WORK INSTRUCTION »
Locate all lines in the data below that hold "turquoise" and show them.

+ + + +

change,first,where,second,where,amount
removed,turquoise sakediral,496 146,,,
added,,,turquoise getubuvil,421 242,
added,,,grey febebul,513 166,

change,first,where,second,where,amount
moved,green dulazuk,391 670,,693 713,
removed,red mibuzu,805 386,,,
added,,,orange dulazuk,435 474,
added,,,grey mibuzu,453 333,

+ + + +

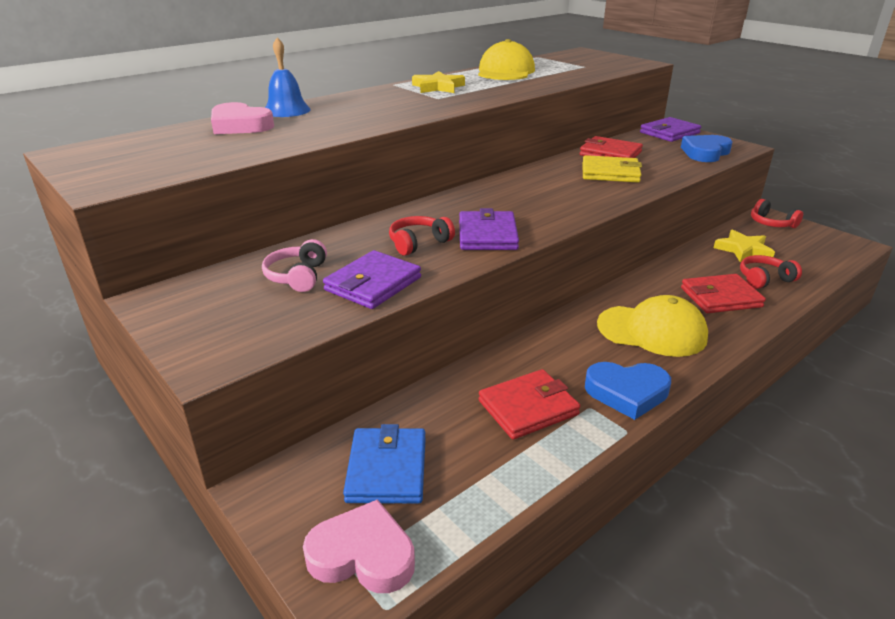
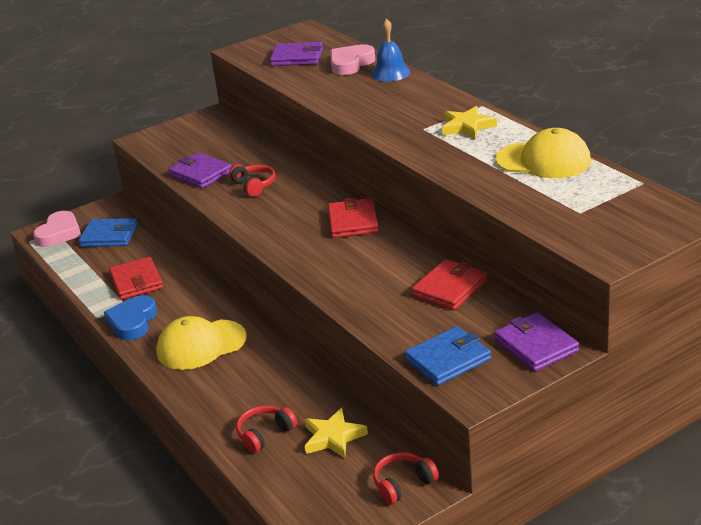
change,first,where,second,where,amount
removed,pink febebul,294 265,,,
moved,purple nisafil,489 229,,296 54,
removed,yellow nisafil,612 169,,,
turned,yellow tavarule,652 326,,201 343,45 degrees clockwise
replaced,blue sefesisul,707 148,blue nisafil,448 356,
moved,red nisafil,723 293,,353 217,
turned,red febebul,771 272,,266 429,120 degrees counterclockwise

+ + + +

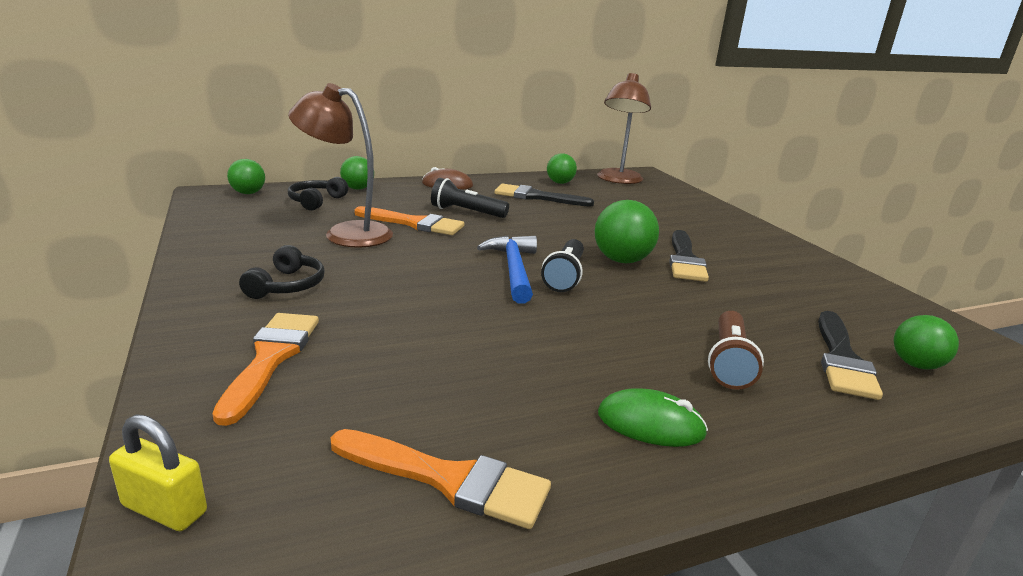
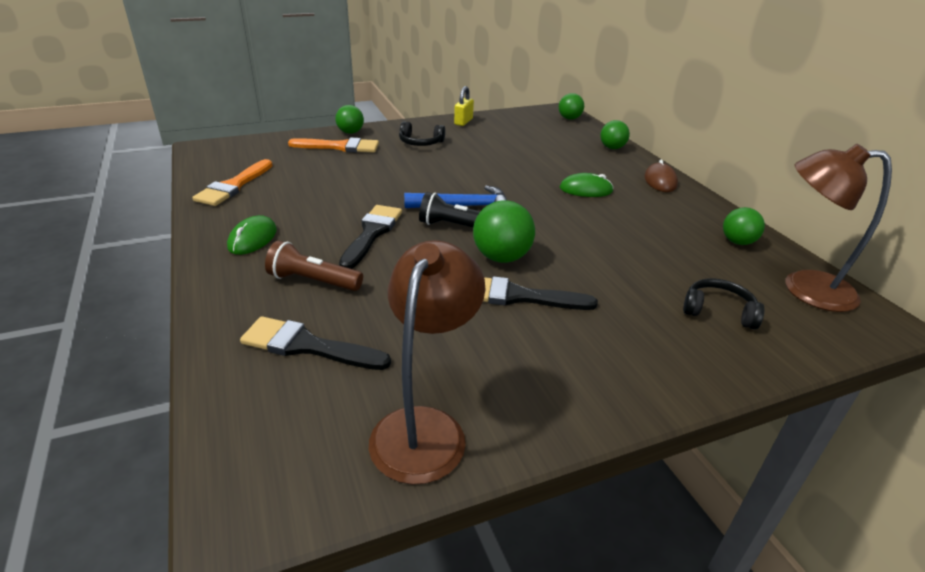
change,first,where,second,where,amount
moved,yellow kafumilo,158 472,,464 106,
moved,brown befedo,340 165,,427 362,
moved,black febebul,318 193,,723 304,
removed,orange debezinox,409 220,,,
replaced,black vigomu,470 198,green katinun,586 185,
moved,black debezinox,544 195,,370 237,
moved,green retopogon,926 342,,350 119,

+ + + +

EXPECTED ANSWER »
removed,turquoise sakediral,496 146,,,
added,,,turquoise getubuvil,421 242,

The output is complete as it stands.